Segment Start: Data segment

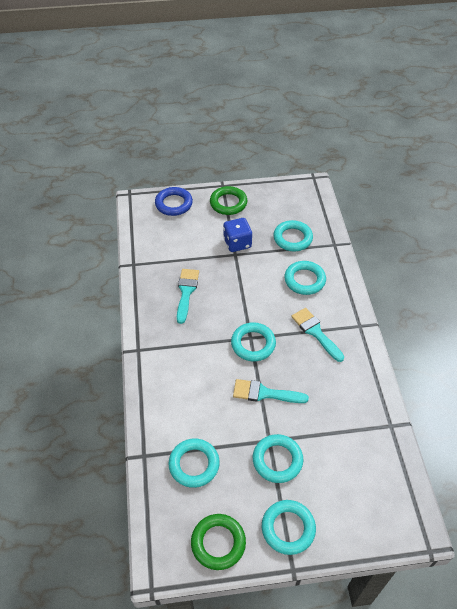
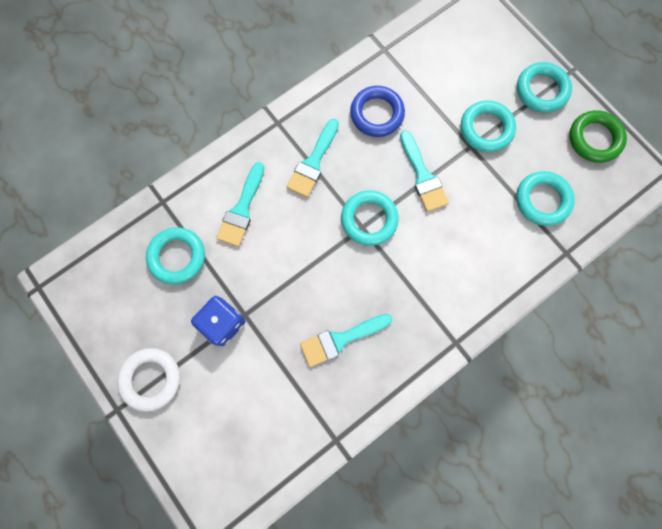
camera: 120 degrees left, 25 degrees up
(174, 204) = (192, 460): blue ring -> blue ring (377, 114)
(228, 203) = (151, 379): green ring -> white ring
(304, 280) = (242, 209): turquoise ring -> turquoise brush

Segment End: Data segment

Write out word for word every line from the one containing "(228, 203) = (151, 379): green" through the last line of the data, and no other line.

(228, 203) = (151, 379): green ring -> white ring
(304, 280) = (242, 209): turquoise ring -> turquoise brush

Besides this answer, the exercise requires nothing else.